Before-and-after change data
Start of Block

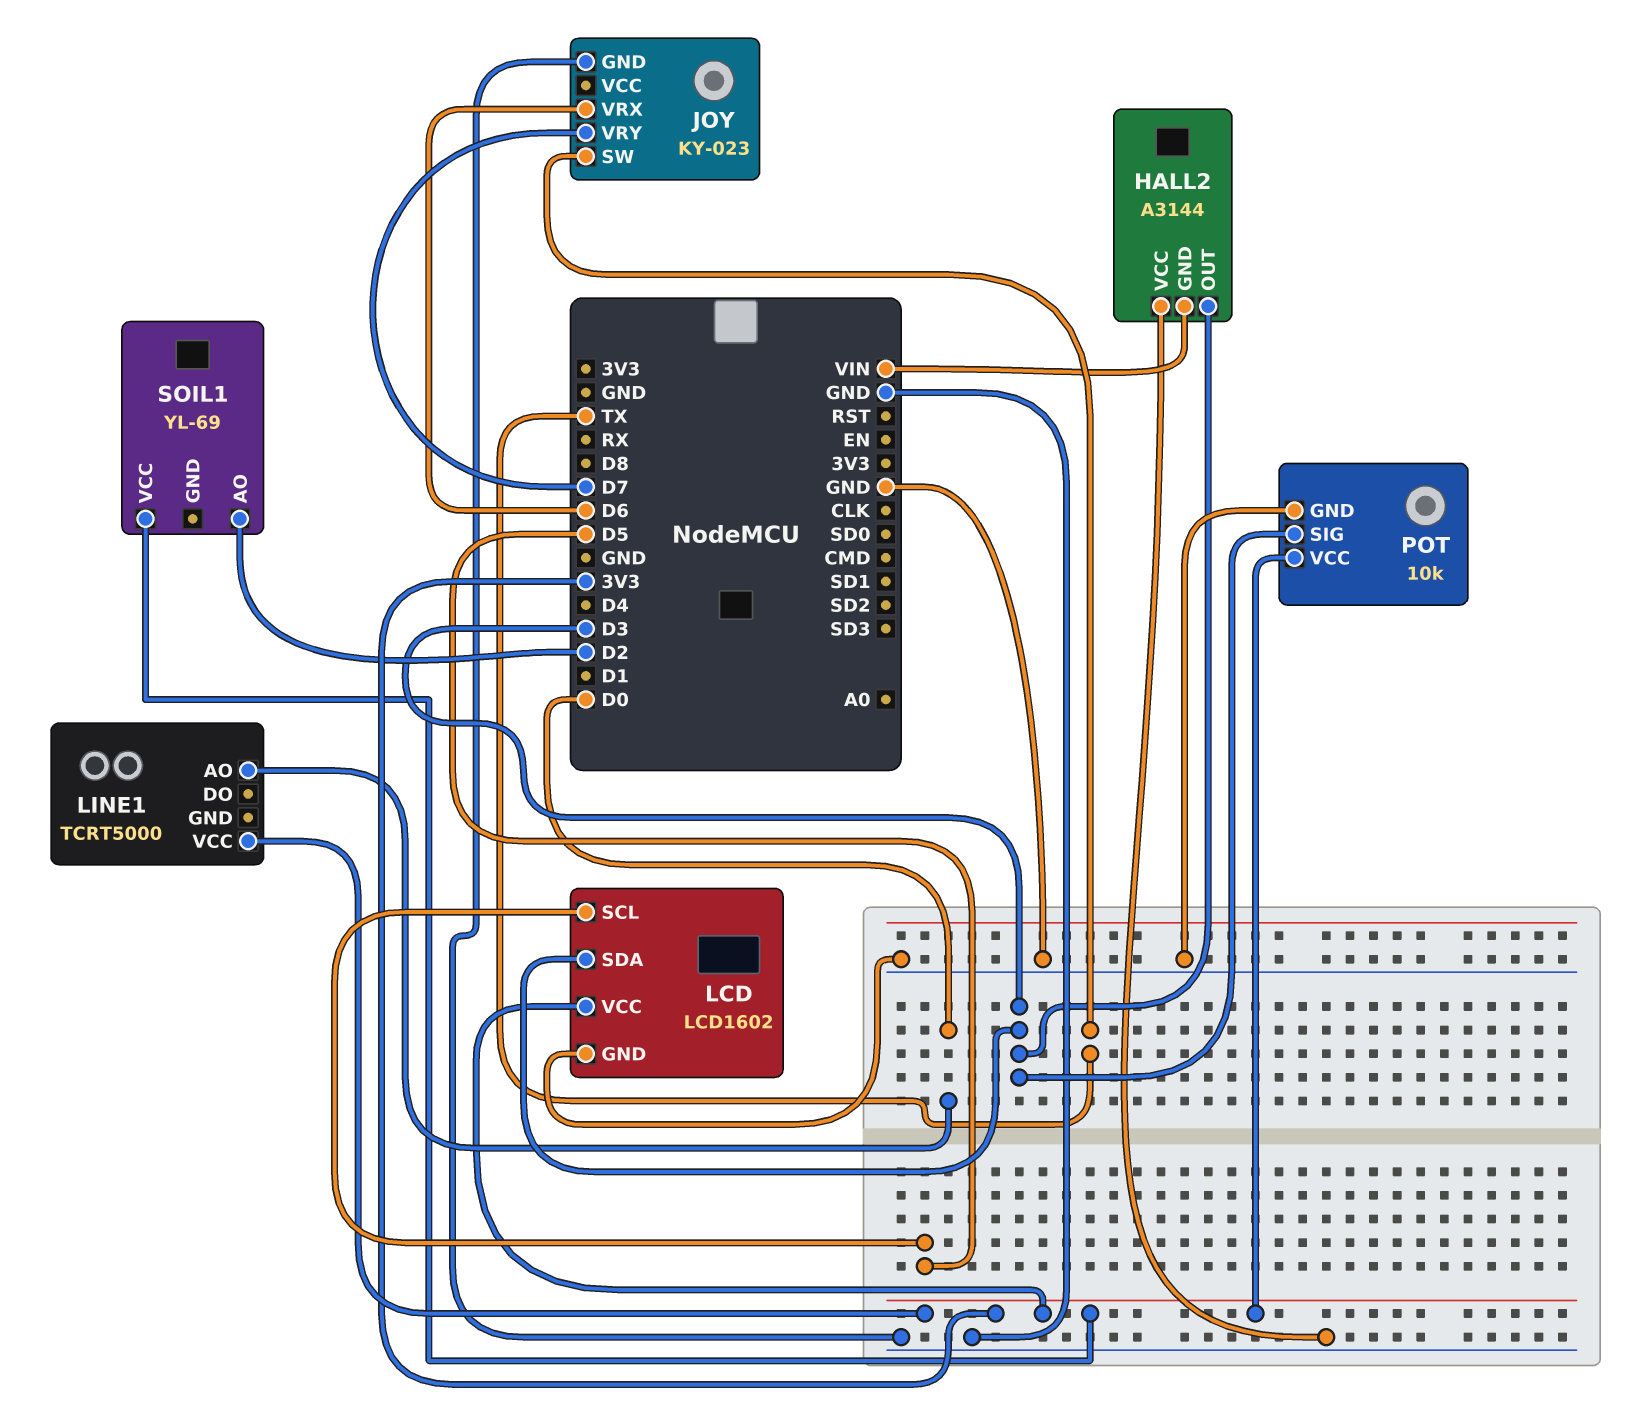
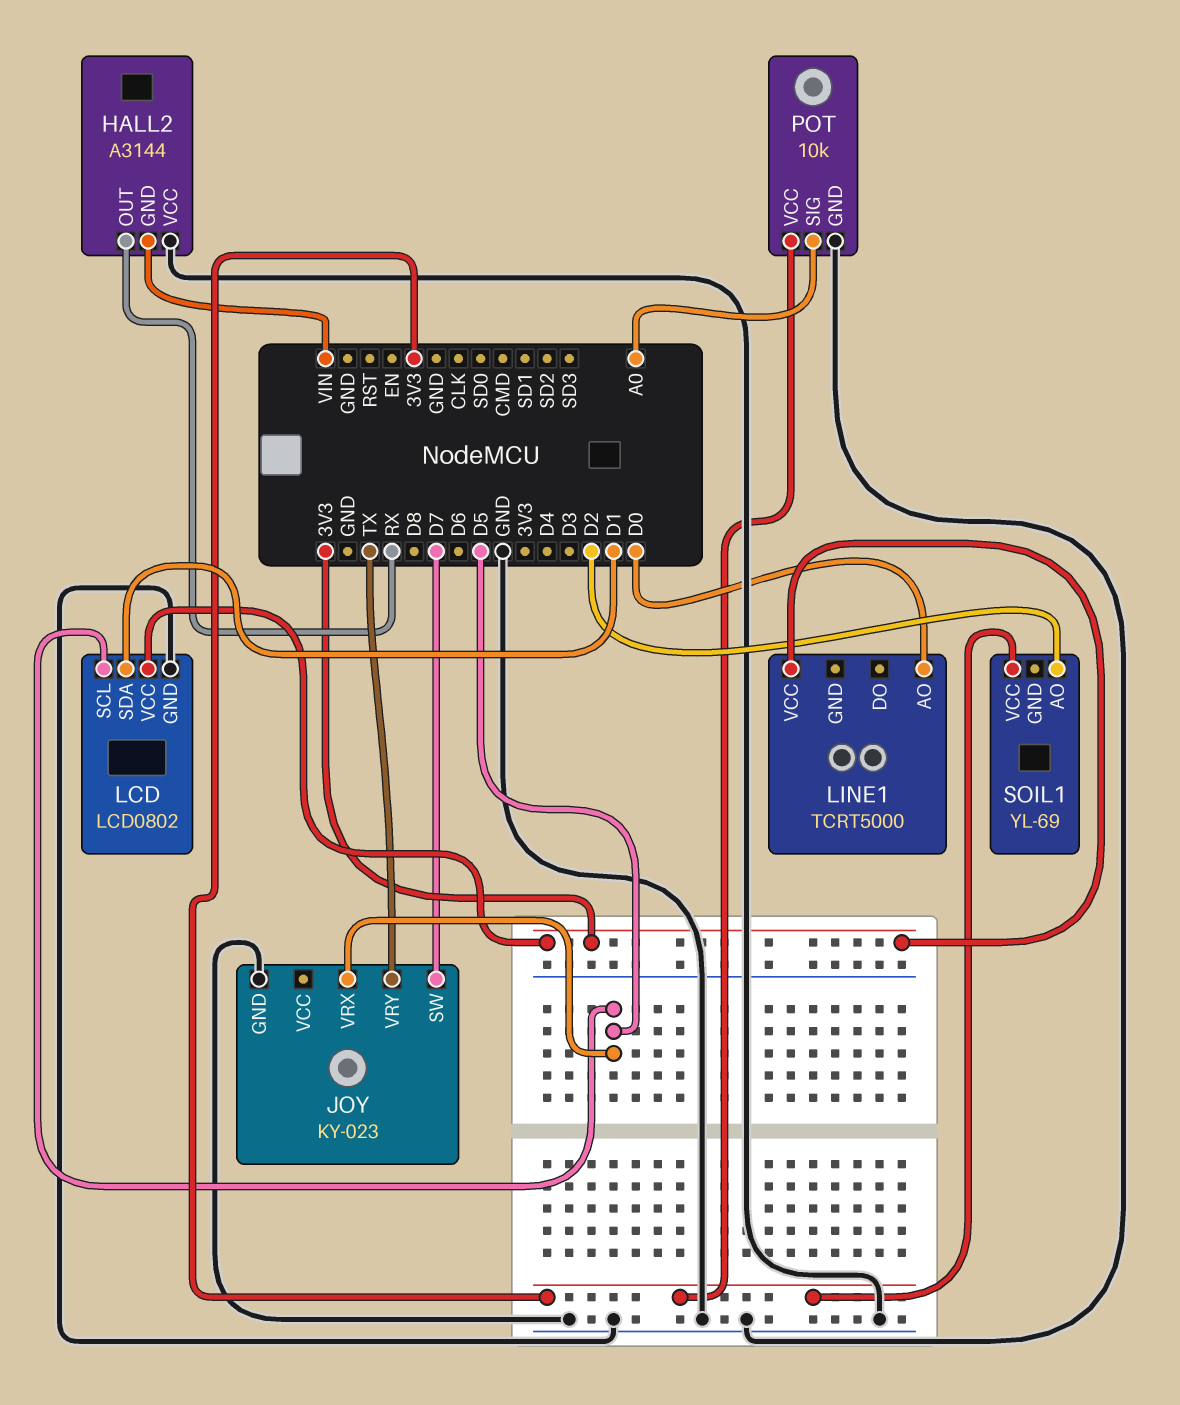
HALL2 pin OUT: D3 -> RX
JOY pin SW: TX -> D7
JOY pin VRX: D6 -> D5
JOY pin VRY: D7 -> TX
LCD: LCD1602 -> LCD0802
LCD pin SDA: D3 -> D1
POT pin SIG: D3 -> A0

End of Block

Every record, from top to bottom, gets written out exactly; no picture goes into the copy.

HALL2 pin OUT: D3 -> RX
JOY pin SW: TX -> D7
JOY pin VRX: D6 -> D5
JOY pin VRY: D7 -> TX
LCD: LCD1602 -> LCD0802
LCD pin SDA: D3 -> D1
POT pin SIG: D3 -> A0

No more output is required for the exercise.